• **Aim of the task**: Repeat these lines from the records verbatim, beginning with the line containing "Topeka Sizzlers (112, 438)" and continuing through the line containing "Detroit Pistons, Sacramento Kings (438, 172)".

• **Records for locating displayed items**:

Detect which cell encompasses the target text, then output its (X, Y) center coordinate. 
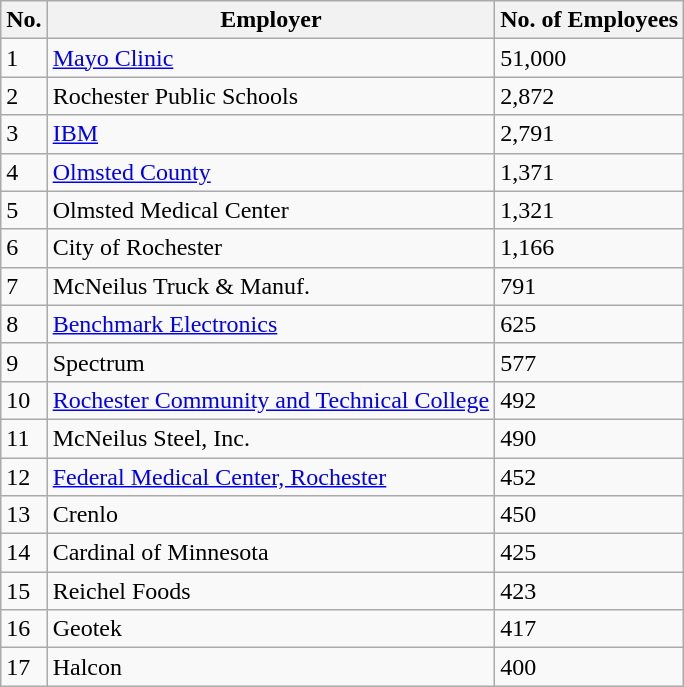
9 (24, 362)
17 (24, 667)
Mayo Clinic (271, 58)
3 (24, 134)
423 (590, 591)
Employer (271, 20)
Olmsted Medical Center (271, 210)
Geotek (271, 629)
1 (24, 58)
Cardinal of Minnesota (271, 553)
16 (24, 629)
6 (24, 248)
Crenlo (271, 515)
Rochester Public Schools (271, 96)
No. (24, 20)
14 (24, 553)
Benchmark Electronics (271, 324)
13 (24, 515)
417 (590, 629)
Halcon (271, 667)
2,872 (590, 96)
McNeilus Steel, Inc. (271, 438)
577 (590, 362)
452 (590, 477)
Reichel Foods (271, 591)
City of Rochester (271, 248)
12 (24, 477)
2,791 (590, 134)
1,371 (590, 172)
7 (24, 286)
400 (590, 667)
5 (24, 210)
No. of Employees (590, 20)
492 (590, 400)
Federal Medical Center, Rochester (271, 477)
51,000 (590, 58)
450 (590, 515)
2 (24, 96)
425 (590, 553)
791 (590, 286)
1,166 (590, 248)
Spectrum (271, 362)
IBM (271, 134)
625 (590, 324)
Rochester Community and Technical College (271, 400)
4 (24, 172)
11 (24, 438)
1,321 (590, 210)
Olmsted County (271, 172)
490 (590, 438)
10 (24, 400)
15 (24, 591)
McNeilus Truck & Manuf. (271, 286)
8 (24, 324)
Search for the cell housing the specified text and yield its (X, Y) center coordinate. 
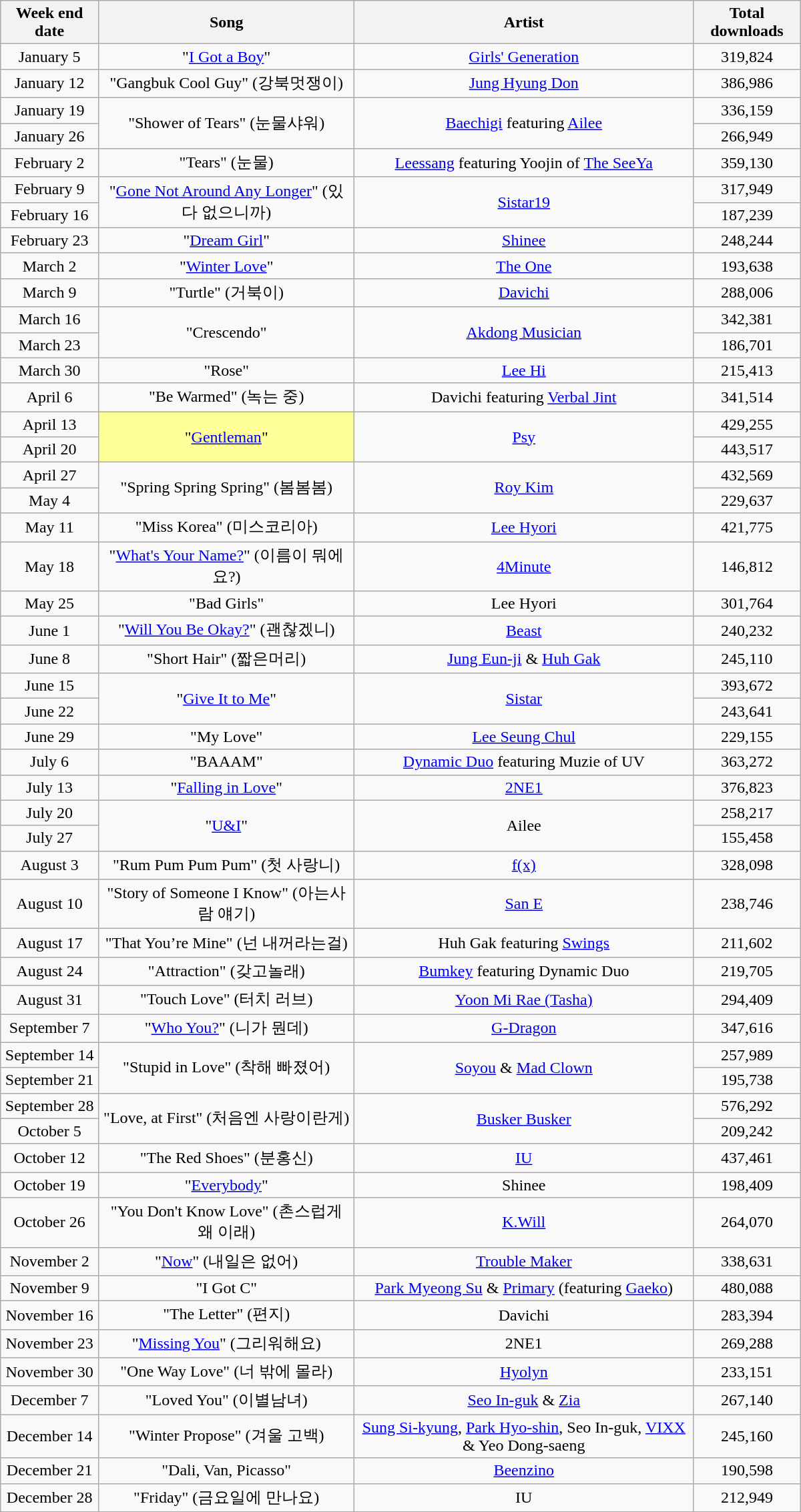
"Spring Spring Spring" (봄봄봄) (226, 488)
March 23 (49, 345)
"What's Your Name?" (이름이 뭐에요?) (226, 567)
"Short Hair" (짧은머리) (226, 659)
G-Dragon (524, 1029)
Soyou & Mad Clown (524, 1068)
K.Will (524, 1223)
"Crescendo" (226, 332)
"BAAAM" (226, 762)
Jung Hyung Don (524, 84)
429,255 (748, 425)
212,949 (748, 1498)
480,088 (748, 1289)
245,110 (748, 659)
Beast (524, 631)
The One (524, 266)
June 15 (49, 686)
April 27 (49, 475)
"Gangbuk Cool Guy" (강북멋쟁이) (226, 84)
October 5 (49, 1131)
347,616 (748, 1029)
"Falling in Love" (226, 788)
June 8 (49, 659)
January 5 (49, 57)
"Shower of Tears" (눈물샤워) (226, 123)
"Give It to Me" (226, 699)
146,812 (748, 567)
269,288 (748, 1344)
March 30 (49, 370)
"Rum Pum Pum Pum" (첫 사랑니) (226, 865)
"One Way Love" (너 밖에 몰라) (226, 1372)
Bumkey featuring Dynamic Duo (524, 972)
Total downloads (748, 23)
"Rose" (226, 370)
San E (524, 904)
376,823 (748, 788)
Huh Gak featuring Swings (524, 944)
336,159 (748, 110)
319,824 (748, 57)
288,006 (748, 292)
"Touch Love" (터치 러브) (226, 1000)
"Miss Korea" (미스코리아) (226, 527)
Lee Seung Chul (524, 737)
Jung Eun-ji & Huh Gak (524, 659)
"Missing You" (그리워해요) (226, 1344)
June 22 (49, 712)
190,598 (748, 1471)
Lee Hi (524, 370)
"I Got a Boy" (226, 57)
February 23 (49, 240)
June 29 (49, 737)
283,394 (748, 1316)
267,140 (748, 1400)
December 21 (49, 1471)
September 7 (49, 1029)
October 26 (49, 1223)
Busker Busker (524, 1119)
May 25 (49, 604)
215,413 (748, 370)
"That You’re Mine" (넌 내꺼라는걸) (226, 944)
4Minute (524, 567)
"The Letter" (편지) (226, 1316)
219,705 (748, 972)
443,517 (748, 450)
December 14 (49, 1436)
May 11 (49, 527)
"Story of Someone I Know" (아는사람 얘기) (226, 904)
Artist (524, 23)
November 30 (49, 1372)
May 4 (49, 501)
December 28 (49, 1498)
245,160 (748, 1436)
386,986 (748, 84)
Hyolyn (524, 1372)
November 23 (49, 1344)
August 10 (49, 904)
Girls' Generation (524, 57)
f(x) (524, 865)
Sistar19 (524, 202)
"Bad Girls" (226, 604)
437,461 (748, 1159)
"The Red Shoes" (분홍신) (226, 1159)
233,151 (748, 1372)
Beenzino (524, 1471)
June 1 (49, 631)
229,155 (748, 737)
198,409 (748, 1185)
Baechigi featuring Ailee (524, 123)
Psy (524, 437)
Leessang featuring Yoojin of The SeeYa (524, 163)
"Attraction" (갖고놀래) (226, 972)
342,381 (748, 320)
April 6 (49, 398)
"Winter Propose" (겨울 고백) (226, 1436)
"Dream Girl" (226, 240)
Song (226, 23)
317,949 (748, 190)
432,569 (748, 475)
August 17 (49, 944)
229,637 (748, 501)
338,631 (748, 1262)
155,458 (748, 838)
August 3 (49, 865)
September 28 (49, 1106)
Trouble Maker (524, 1262)
"Stupid in Love" (착해 빠졌어) (226, 1068)
February 2 (49, 163)
Ailee (524, 826)
211,602 (748, 944)
"Who You?" (니가 뭔데) (226, 1029)
December 7 (49, 1400)
August 24 (49, 972)
September 14 (49, 1055)
July 20 (49, 813)
Week end date (49, 23)
"U&I" (226, 826)
"Turtle" (거북이) (226, 292)
248,244 (748, 240)
April 20 (49, 450)
"Gone Not Around Any Longer" (있다 없으니까) (226, 202)
April 13 (49, 425)
"Loved You" (이별남녀) (226, 1400)
February 9 (49, 190)
576,292 (748, 1106)
Davichi featuring Verbal Jint (524, 398)
May 18 (49, 567)
363,272 (748, 762)
258,217 (748, 813)
186,701 (748, 345)
"Winter Love" (226, 266)
Sistar (524, 699)
"Love, at First" (처음엔 사랑이란게) (226, 1119)
193,638 (748, 266)
359,130 (748, 163)
January 12 (49, 84)
July 27 (49, 838)
"Gentleman" (226, 437)
November 16 (49, 1316)
"Friday" (금요일에 만나요) (226, 1498)
August 31 (49, 1000)
January 26 (49, 136)
266,949 (748, 136)
"Tears" (눈물) (226, 163)
"Everybody" (226, 1185)
Dynamic Duo featuring Muzie of UV (524, 762)
Park Myeong Su & Primary (featuring Gaeko) (524, 1289)
November 2 (49, 1262)
257,989 (748, 1055)
240,232 (748, 631)
Akdong Musician (524, 332)
195,738 (748, 1081)
"My Love" (226, 737)
October 19 (49, 1185)
"Dali, Van, Picasso" (226, 1471)
264,070 (748, 1223)
"I Got C" (226, 1289)
Seo In-guk & Zia (524, 1400)
July 13 (49, 788)
187,239 (748, 215)
Roy Kim (524, 488)
Sung Si-kyung, Park Hyo-shin, Seo In-guk, VIXX & Yeo Dong-saeng (524, 1436)
March 9 (49, 292)
March 16 (49, 320)
421,775 (748, 527)
"You Don't Know Love" (촌스럽게 왜 이래) (226, 1223)
"Will You Be Okay?" (괜찮겠니) (226, 631)
294,409 (748, 1000)
328,098 (748, 865)
March 2 (49, 266)
September 21 (49, 1081)
January 19 (49, 110)
"Now" (내일은 없어) (226, 1262)
238,746 (748, 904)
July 6 (49, 762)
February 16 (49, 215)
341,514 (748, 398)
209,242 (748, 1131)
243,641 (748, 712)
301,764 (748, 604)
November 9 (49, 1289)
Yoon Mi Rae (Tasha) (524, 1000)
October 12 (49, 1159)
393,672 (748, 686)
"Be Warmed" (녹는 중) (226, 398)
Detect which cell encompasses the target text, then output its [x, y] center coordinate. 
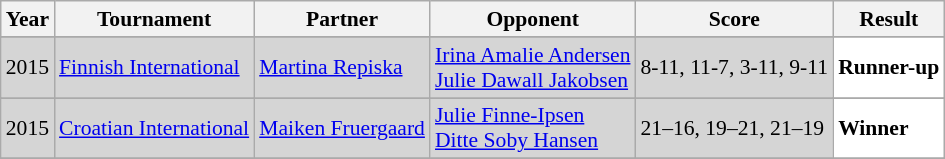
Finnish International [154, 68]
Result [888, 19]
Year [28, 19]
Runner-up [888, 68]
Opponent [533, 19]
Maiken Fruergaard [342, 128]
Tournament [154, 19]
Partner [342, 19]
Irina Amalie Andersen Julie Dawall Jakobsen [533, 68]
Score [735, 19]
Martina Repiska [342, 68]
Julie Finne-Ipsen Ditte Soby Hansen [533, 128]
21–16, 19–21, 21–19 [735, 128]
8-11, 11-7, 3-11, 9-11 [735, 68]
Croatian International [154, 128]
Winner [888, 128]
Scan for the cell matching the given text and deliver its [X, Y] coordinate at center. 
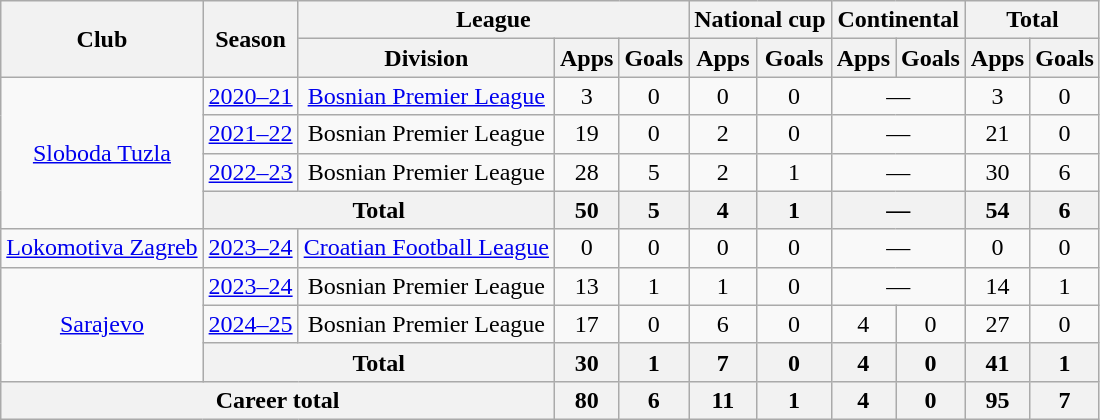
80 [586, 400]
National cup [760, 20]
Continental [898, 20]
2021–22 [250, 134]
Season [250, 39]
Lokomotiva Zagreb [102, 248]
14 [997, 286]
54 [997, 210]
50 [586, 210]
Division [426, 58]
11 [723, 400]
Club [102, 39]
2024–25 [250, 324]
13 [586, 286]
27 [997, 324]
21 [997, 134]
League [494, 20]
Career total [278, 400]
95 [997, 400]
Sloboda Tuzla [102, 153]
19 [586, 134]
Sarajevo [102, 324]
17 [586, 324]
28 [586, 172]
41 [997, 362]
Croatian Football League [426, 248]
2022–23 [250, 172]
2020–21 [250, 96]
Find where the given text appears and provide that cell's center as (x, y) coordinate. 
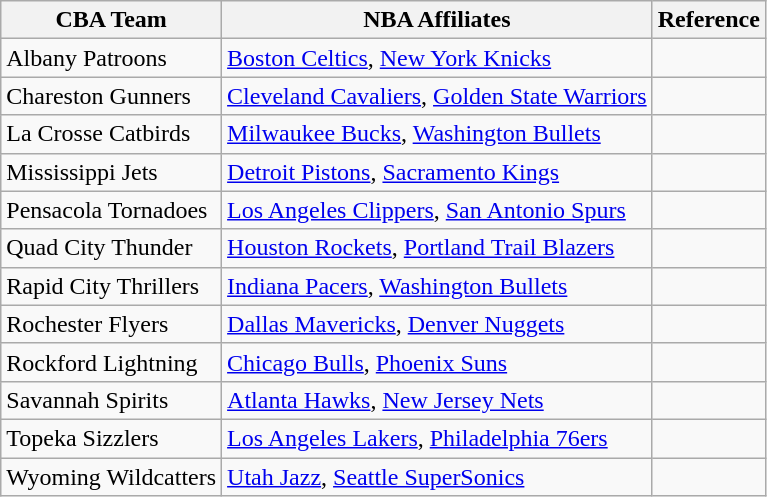
Topeka Sizzlers (112, 438)
Cleveland Cavaliers, Golden State Warriors (438, 96)
Quad City Thunder (112, 248)
Reference (708, 20)
Milwaukee Bucks, Washington Bullets (438, 134)
Savannah Spirits (112, 400)
Rochester Flyers (112, 324)
Pensacola Tornadoes (112, 210)
CBA Team (112, 20)
Atlanta Hawks, New Jersey Nets (438, 400)
Chareston Gunners (112, 96)
La Crosse Catbirds (112, 134)
Albany Patroons (112, 58)
Utah Jazz, Seattle SuperSonics (438, 477)
Rapid City Thrillers (112, 286)
Dallas Mavericks, Denver Nuggets (438, 324)
Houston Rockets, Portland Trail Blazers (438, 248)
Los Angeles Clippers, San Antonio Spurs (438, 210)
Los Angeles Lakers, Philadelphia 76ers (438, 438)
Chicago Bulls, Phoenix Suns (438, 362)
Rockford Lightning (112, 362)
NBA Affiliates (438, 20)
Mississippi Jets (112, 172)
Wyoming Wildcatters (112, 477)
Boston Celtics, New York Knicks (438, 58)
Indiana Pacers, Washington Bullets (438, 286)
Detroit Pistons, Sacramento Kings (438, 172)
Detect which cell encompasses the target text, then output its (x, y) center coordinate. 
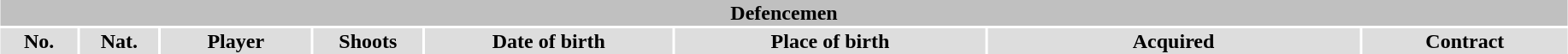
Date of birth (549, 41)
Player (236, 41)
Shoots (368, 41)
No. (39, 41)
Acquired (1173, 41)
Place of birth (830, 41)
Nat. (120, 41)
Contract (1465, 41)
Defencemen (783, 13)
From the cell containing the given text, extract its center point as [X, Y] coordinate. 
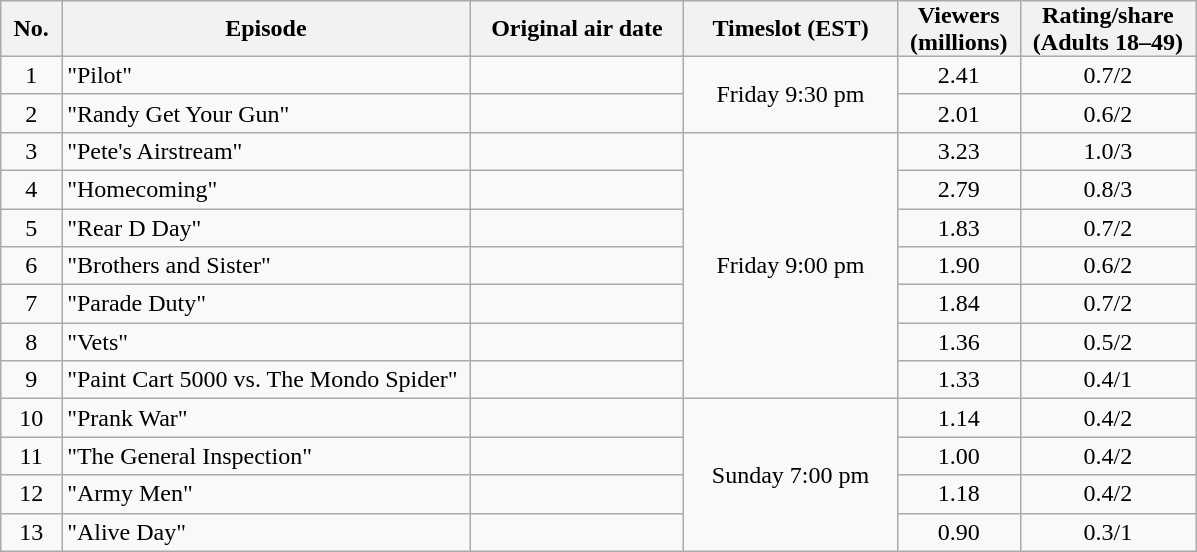
3.23 [958, 151]
"Prank War" [266, 418]
7 [32, 304]
0.8/3 [1108, 189]
"Brothers and Sister" [266, 266]
1.14 [958, 418]
1.36 [958, 342]
1 [32, 75]
5 [32, 227]
Friday 9:30 pm [791, 94]
"Rear D Day" [266, 227]
"Pete's Airstream" [266, 151]
12 [32, 494]
2.79 [958, 189]
Timeslot (EST) [791, 29]
0.90 [958, 532]
0.3/1 [1108, 532]
"Homecoming" [266, 189]
4 [32, 189]
"Alive Day" [266, 532]
10 [32, 418]
"Randy Get Your Gun" [266, 113]
0.5/2 [1108, 342]
Friday 9:00 pm [791, 265]
Episode [266, 29]
2.01 [958, 113]
1.00 [958, 456]
3 [32, 151]
2 [32, 113]
1.83 [958, 227]
11 [32, 456]
Original air date [577, 29]
9 [32, 380]
"Vets" [266, 342]
1.18 [958, 494]
No. [32, 29]
"The General Inspection" [266, 456]
1.0/3 [1108, 151]
1.90 [958, 266]
Sunday 7:00 pm [791, 475]
"Paint Cart 5000 vs. The Mondo Spider" [266, 380]
1.84 [958, 304]
"Pilot" [266, 75]
1.33 [958, 380]
6 [32, 266]
"Army Men" [266, 494]
0.4/1 [1108, 380]
2.41 [958, 75]
Viewers(millions) [958, 29]
Rating/share(Adults 18–49) [1108, 29]
8 [32, 342]
"Parade Duty" [266, 304]
13 [32, 532]
Extract the (X, Y) coordinate from the center of the cell holding the provided text.  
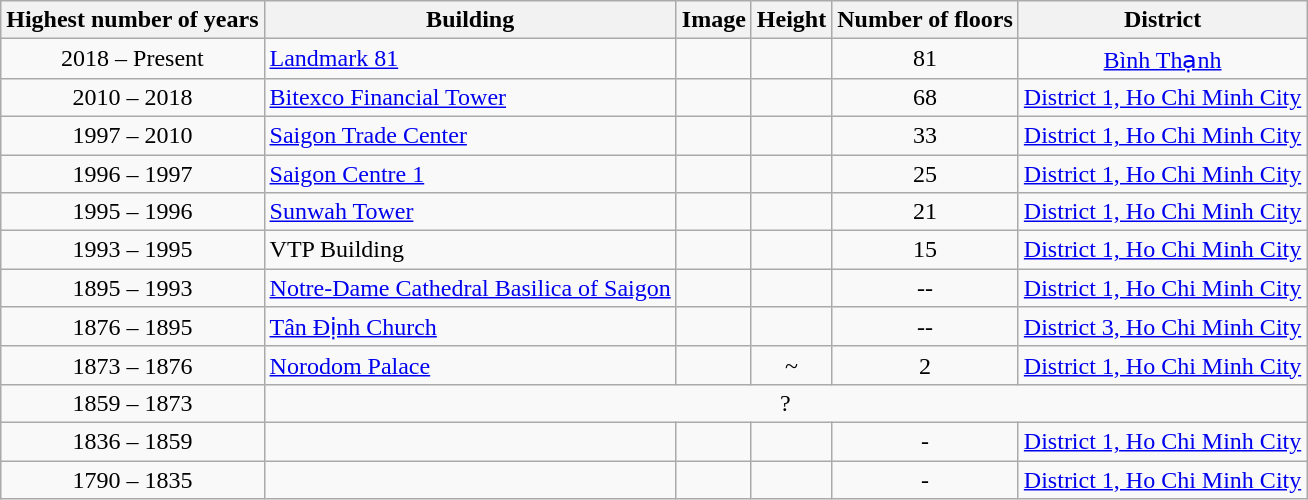
1859 – 1873 (132, 403)
Sunwah Tower (470, 212)
Norodom Palace (470, 365)
VTP Building (470, 250)
2 (926, 365)
21 (926, 212)
1790 – 1835 (132, 479)
Height (791, 20)
Saigon Centre 1 (470, 173)
District (1162, 20)
1996 – 1997 (132, 173)
1997 – 2010 (132, 135)
33 (926, 135)
Tân Định Church (470, 327)
1876 – 1895 (132, 327)
~ (791, 365)
1993 – 1995 (132, 250)
Bình Thạnh (1162, 59)
1995 – 1996 (132, 212)
Notre-Dame Cathedral Basilica of Saigon (470, 288)
Image (714, 20)
25 (926, 173)
Bitexco Financial Tower (470, 97)
Number of floors (926, 20)
Building (470, 20)
District 3, Ho Chi Minh City (1162, 327)
2018 – Present (132, 59)
Saigon Trade Center (470, 135)
2010 – 2018 (132, 97)
68 (926, 97)
1895 – 1993 (132, 288)
15 (926, 250)
1873 – 1876 (132, 365)
1836 – 1859 (132, 441)
81 (926, 59)
Highest number of years (132, 20)
? (786, 403)
Landmark 81 (470, 59)
From the cell containing the given text, extract its center point as [X, Y] coordinate. 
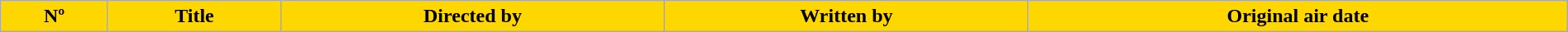
Written by [846, 17]
Directed by [473, 17]
Nº [55, 17]
Title [194, 17]
Original air date [1298, 17]
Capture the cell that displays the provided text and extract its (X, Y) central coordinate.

• **Answer below**:
Topeka Sizzlers (112, 438)
Cleveland Cavaliers, Golden State Warriors (438, 96)
Quad City Thunder (112, 248)
Reference (708, 20)
Milwaukee Bucks, Washington Bullets (438, 134)
Savannah Spirits (112, 400)
Rochester Flyers (112, 324)
Pensacola Tornadoes (112, 210)
CBA Team (112, 20)
Atlanta Hawks, New Jersey Nets (438, 400)
Chareston Gunners (112, 96)
La Crosse Catbirds (112, 134)
Albany Patroons (112, 58)
Utah Jazz, Seattle SuperSonics (438, 477)
Rapid City Thrillers (112, 286)
Dallas Mavericks, Denver Nuggets (438, 324)
Houston Rockets, Portland Trail Blazers (438, 248)
Los Angeles Clippers, San Antonio Spurs (438, 210)
Los Angeles Lakers, Philadelphia 76ers (438, 438)
Chicago Bulls, Phoenix Suns (438, 362)
Rockford Lightning (112, 362)
NBA Affiliates (438, 20)
Mississippi Jets (112, 172)
Wyoming Wildcatters (112, 477)
Boston Celtics, New York Knicks (438, 58)
Indiana Pacers, Washington Bullets (438, 286)
Detroit Pistons, Sacramento Kings (438, 172)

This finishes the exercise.